_PROBLEM:_ Express every line of the listing below as a Markdown table with two columns, Row and Entry, numbering each line and skipping blank lines. Leave the pictures out of the table.

_THE INPUT:_
%%

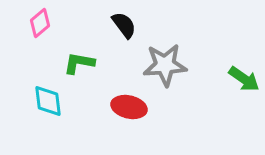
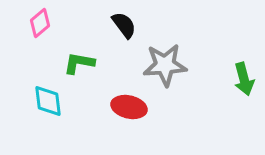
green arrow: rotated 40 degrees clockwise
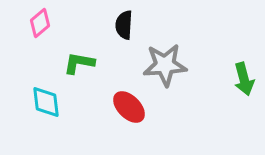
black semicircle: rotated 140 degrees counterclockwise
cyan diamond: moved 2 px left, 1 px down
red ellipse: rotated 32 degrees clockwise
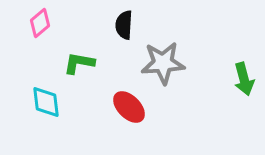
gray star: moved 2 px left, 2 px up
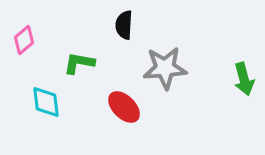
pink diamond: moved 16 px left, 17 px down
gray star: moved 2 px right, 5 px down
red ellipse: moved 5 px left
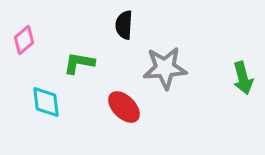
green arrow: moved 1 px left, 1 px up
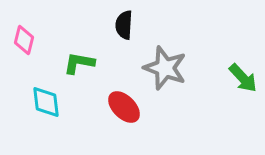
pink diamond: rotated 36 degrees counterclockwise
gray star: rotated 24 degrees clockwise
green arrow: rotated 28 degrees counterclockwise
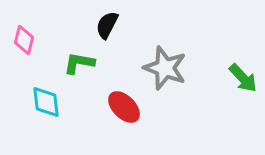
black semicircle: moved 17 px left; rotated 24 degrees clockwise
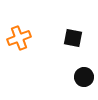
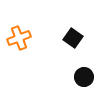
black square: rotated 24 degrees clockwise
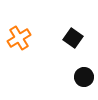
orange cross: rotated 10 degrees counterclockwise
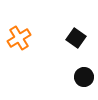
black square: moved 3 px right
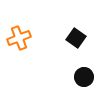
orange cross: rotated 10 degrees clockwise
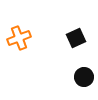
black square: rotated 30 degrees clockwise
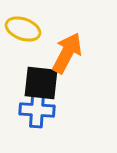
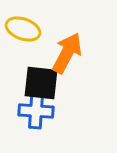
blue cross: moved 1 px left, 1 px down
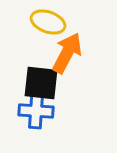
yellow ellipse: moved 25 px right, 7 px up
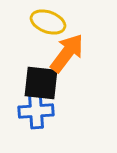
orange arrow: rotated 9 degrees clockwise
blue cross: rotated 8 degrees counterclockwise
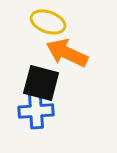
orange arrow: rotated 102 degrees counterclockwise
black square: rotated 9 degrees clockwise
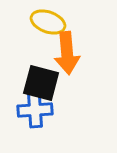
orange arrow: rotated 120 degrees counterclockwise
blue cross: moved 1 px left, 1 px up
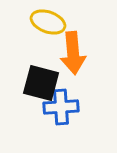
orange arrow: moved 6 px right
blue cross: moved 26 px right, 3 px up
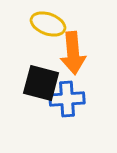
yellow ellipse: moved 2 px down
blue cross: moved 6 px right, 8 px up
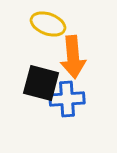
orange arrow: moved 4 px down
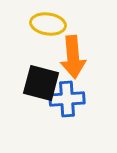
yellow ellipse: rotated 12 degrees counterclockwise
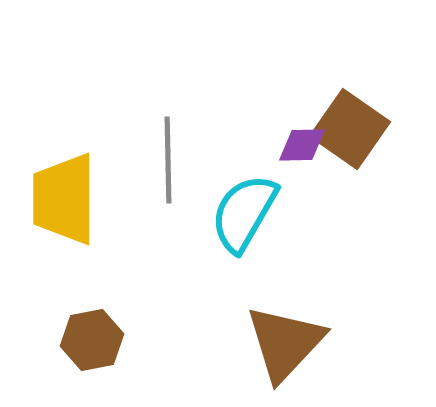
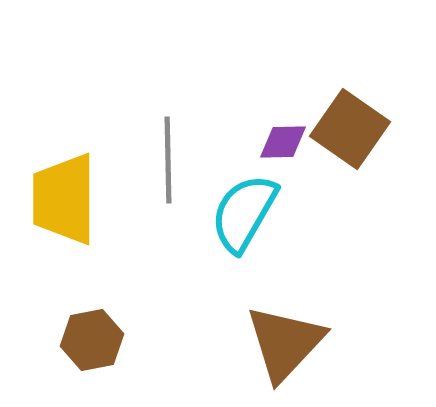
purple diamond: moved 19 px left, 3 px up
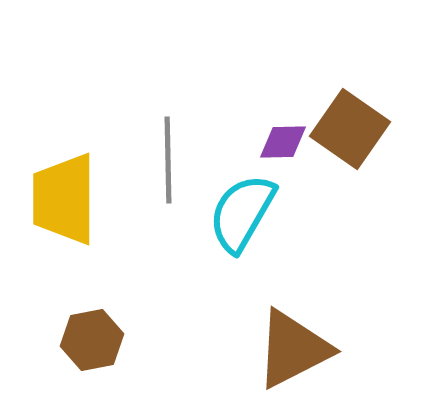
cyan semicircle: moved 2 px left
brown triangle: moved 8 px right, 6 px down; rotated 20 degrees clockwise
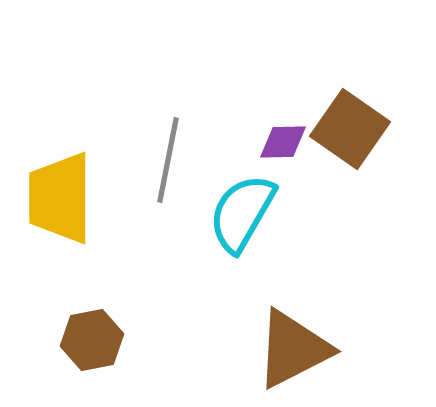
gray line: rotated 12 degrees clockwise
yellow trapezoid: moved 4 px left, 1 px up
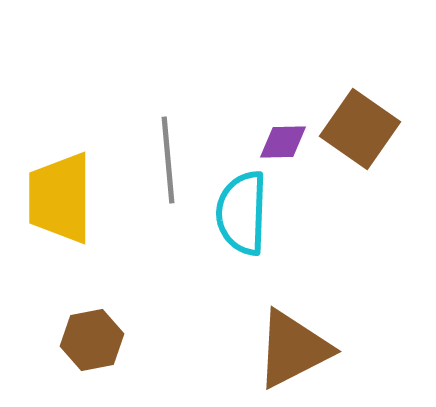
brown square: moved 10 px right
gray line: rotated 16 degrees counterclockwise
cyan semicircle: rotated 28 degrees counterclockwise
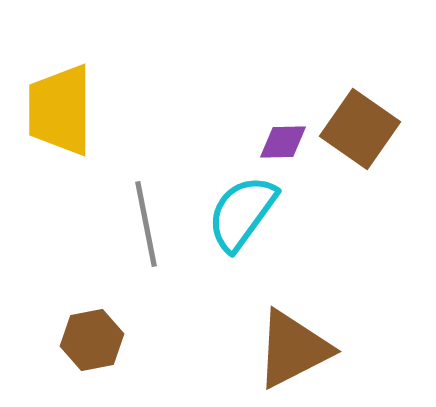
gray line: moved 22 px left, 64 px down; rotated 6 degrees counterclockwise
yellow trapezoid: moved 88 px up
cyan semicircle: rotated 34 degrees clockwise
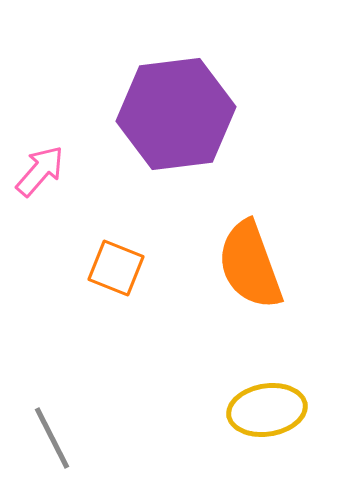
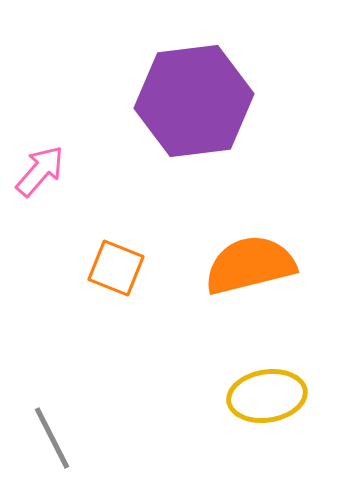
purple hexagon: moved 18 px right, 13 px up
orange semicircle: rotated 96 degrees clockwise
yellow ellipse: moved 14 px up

%%

_EXERCISE OUTPUT:_
| Row | Entry |
|---|---|
| 1 | green arrow: rotated 40 degrees clockwise |
| 2 | black semicircle: rotated 140 degrees counterclockwise |
| 3 | cyan diamond: moved 2 px left, 1 px down |
| 4 | red ellipse: rotated 32 degrees clockwise |
| 5 | gray star: moved 2 px left, 2 px up |
| 6 | pink diamond: moved 16 px left, 17 px down |
| 7 | gray star: moved 2 px right, 5 px down |
| 8 | red ellipse: moved 5 px left |
| 9 | green arrow: moved 1 px left, 1 px up |
| 10 | pink diamond: rotated 36 degrees counterclockwise |
| 11 | gray star: rotated 24 degrees clockwise |
| 12 | green arrow: rotated 28 degrees counterclockwise |
| 13 | black semicircle: moved 17 px left; rotated 24 degrees clockwise |
| 14 | black square: rotated 24 degrees clockwise |
| 15 | orange cross: rotated 10 degrees counterclockwise |
| 16 | black square: moved 3 px right |
| 17 | orange cross: rotated 10 degrees clockwise |
| 18 | black square: rotated 30 degrees clockwise |
| 19 | blue cross: moved 1 px left, 1 px down |
| 20 | yellow ellipse: moved 25 px right, 7 px up |
| 21 | orange arrow: rotated 9 degrees clockwise |
| 22 | blue cross: rotated 8 degrees counterclockwise |
| 23 | orange arrow: rotated 102 degrees counterclockwise |
| 24 | black square: rotated 9 degrees clockwise |
| 25 | orange arrow: rotated 120 degrees counterclockwise |
| 26 | blue cross: moved 1 px left, 1 px up |
| 27 | orange arrow: moved 6 px right |
| 28 | blue cross: moved 26 px right, 3 px up |
| 29 | yellow ellipse: moved 2 px down |
| 30 | blue cross: moved 6 px right, 8 px up |
| 31 | orange arrow: moved 4 px down |
| 32 | yellow ellipse: rotated 12 degrees counterclockwise |
| 33 | purple diamond: moved 19 px left, 3 px up |
| 34 | cyan semicircle: moved 2 px left |
| 35 | brown triangle: moved 8 px right, 6 px down; rotated 20 degrees clockwise |
| 36 | gray line: rotated 12 degrees clockwise |
| 37 | yellow trapezoid: moved 4 px left, 1 px up |
| 38 | brown square: moved 10 px right |
| 39 | gray line: rotated 16 degrees counterclockwise |
| 40 | cyan semicircle: rotated 28 degrees counterclockwise |
| 41 | gray line: moved 22 px left, 64 px down; rotated 6 degrees counterclockwise |
| 42 | yellow trapezoid: moved 88 px up |
| 43 | cyan semicircle: rotated 34 degrees clockwise |
| 44 | purple hexagon: moved 18 px right, 13 px up |
| 45 | orange semicircle: rotated 96 degrees clockwise |
| 46 | yellow ellipse: moved 14 px up |